> [ASSIGNED TASK]: Lines of the material that include the string "biały" should be returned.

Segment Start: WORKING DATA

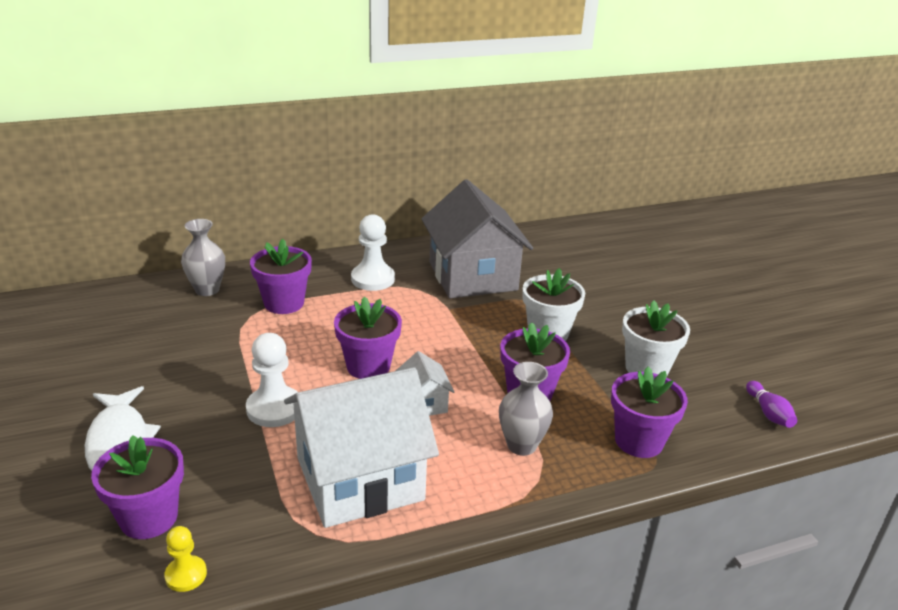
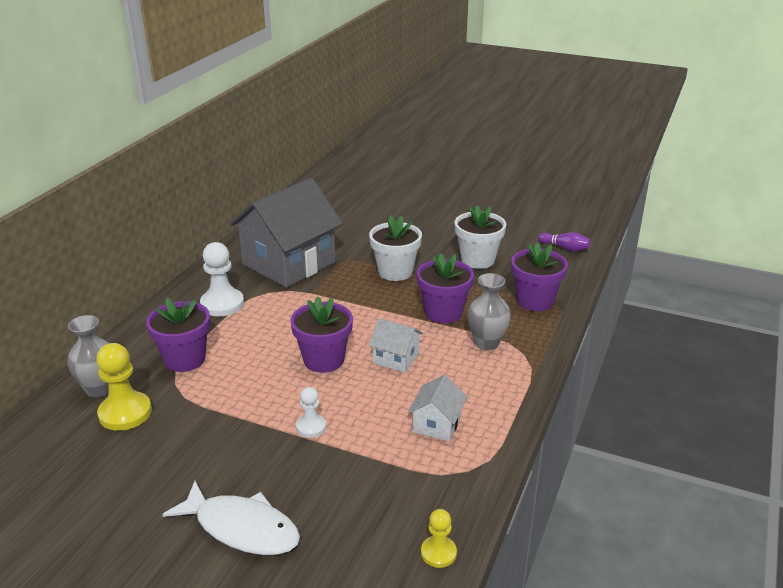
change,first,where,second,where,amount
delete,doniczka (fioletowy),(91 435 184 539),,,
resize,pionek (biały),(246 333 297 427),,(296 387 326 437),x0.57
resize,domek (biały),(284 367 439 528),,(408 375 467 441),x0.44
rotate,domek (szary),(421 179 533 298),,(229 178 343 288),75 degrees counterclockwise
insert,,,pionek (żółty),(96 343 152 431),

Segment End: WORKING DATA

> [FINISHED EXERCISE]:
resize,pionek (biały),(246 333 297 427),,(296 387 326 437),x0.57
resize,domek (biały),(284 367 439 528),,(408 375 467 441),x0.44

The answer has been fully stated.